▶ **About this task**: Start at the line with "none -> purple tile C11 level 2" and print every line through the end of the material below. Keep it exact and free of pictures.

▶ **Material provided**:
##########

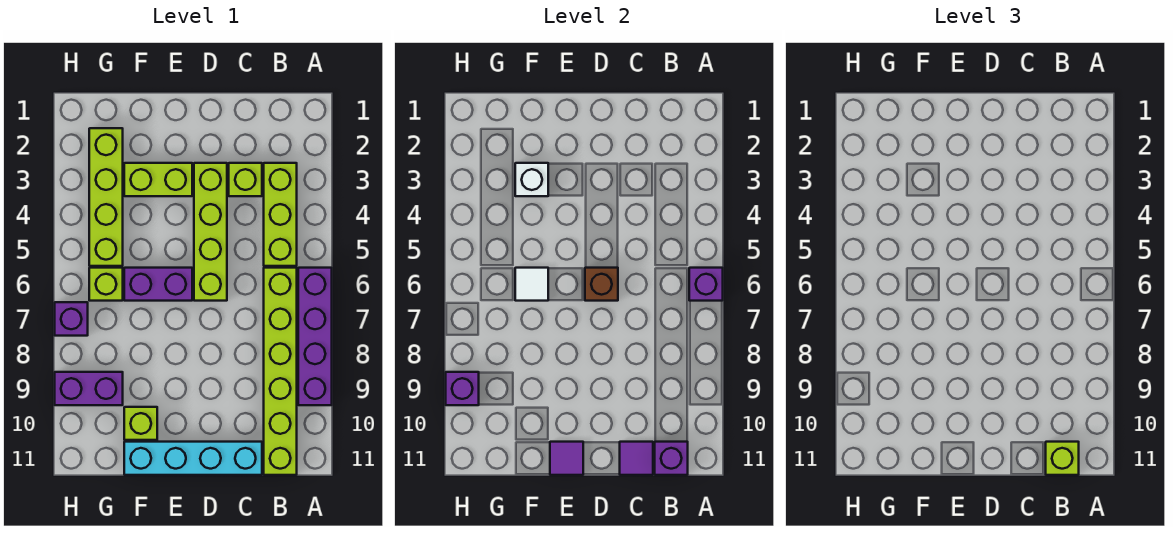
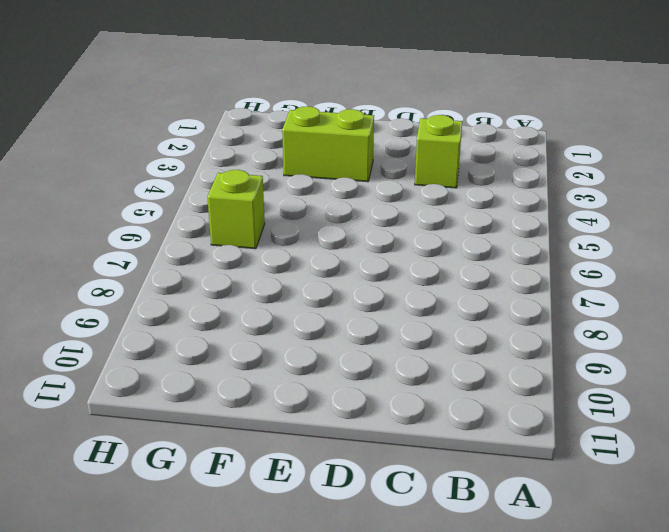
none -> purple brick A6:A9 level 1
none -> lime brick B3:B5 level 1
none -> lime brick B6:B11 level 1

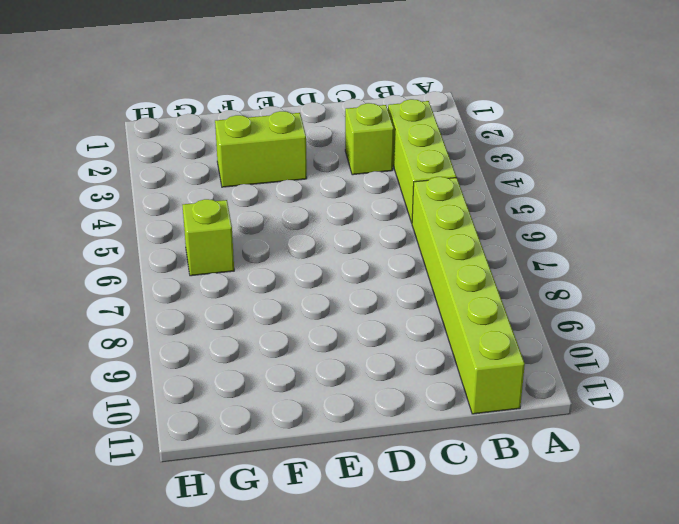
none -> purple brick A6:A9 level 1
none -> cyan brick C11:F11 level 1
none -> lime brick D3:D6 level 1

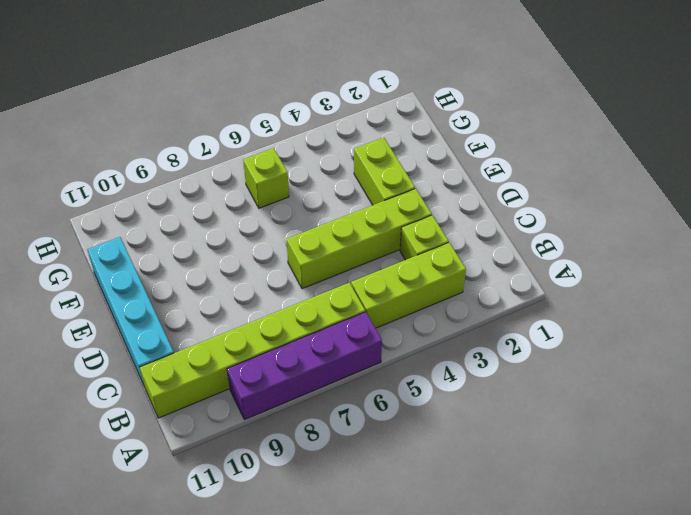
none -> purple brick E6:F6 level 1
none -> lime brick F10 level 1
none -> lime brick G2:G5 level 1

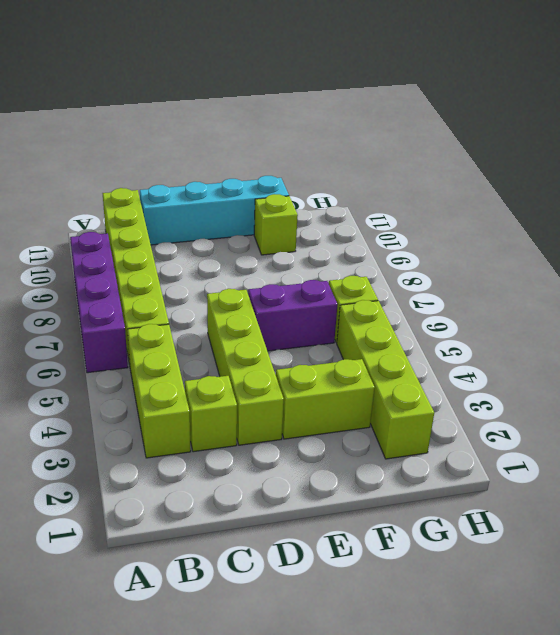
none -> purple brick G9:H9 level 1
none -> purple brick H7 level 1
none -> purple brick A6 level 2

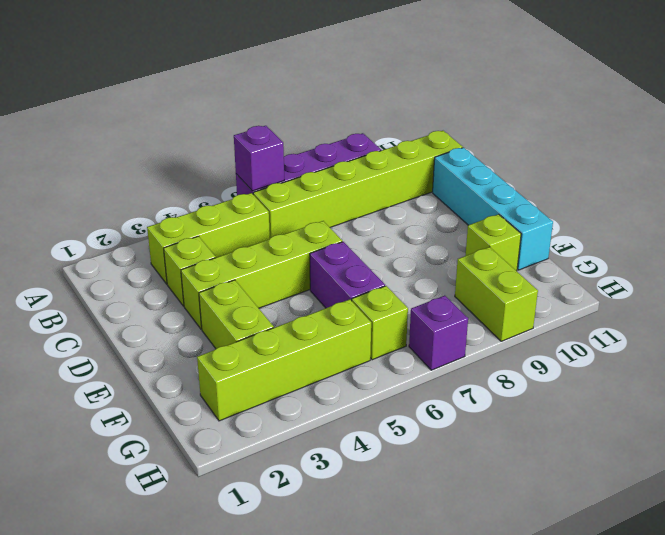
lime brick G9:H9 level 1 -> purple brick G9:H9 level 1
none -> purple brick B11 level 2
none -> purple tile C11 level 2
none -> brown brick D6 level 2

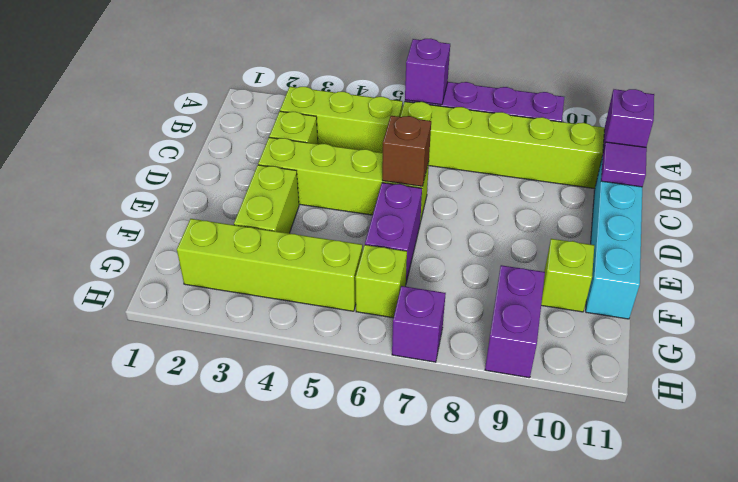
none -> purple tile E11 level 2
none -> white brick F3 level 2
none -> white tile F6 level 2

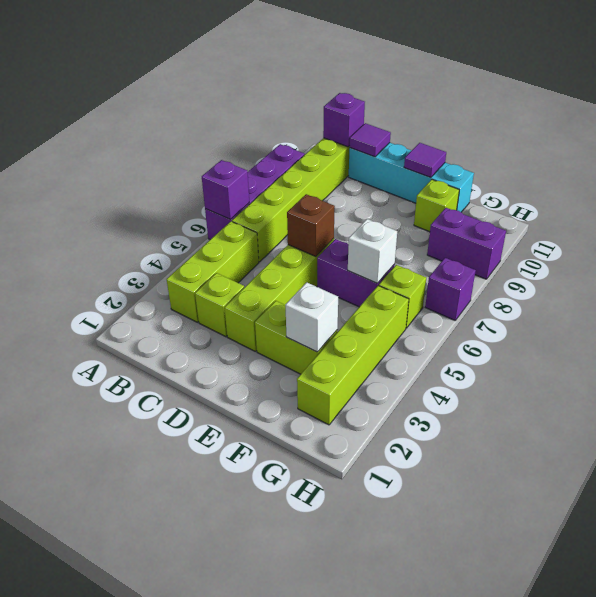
white brick F6 level 2 -> white tile F6 level 2
none -> purple brick H9 level 2
none -> lime brick B11 level 3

##########

▶ **Answer to the exercise**:
none -> purple tile C11 level 2
none -> brown brick D6 level 2

none -> purple tile E11 level 2
none -> white brick F3 level 2
none -> white tile F6 level 2

white brick F6 level 2 -> white tile F6 level 2
none -> purple brick H9 level 2
none -> lime brick B11 level 3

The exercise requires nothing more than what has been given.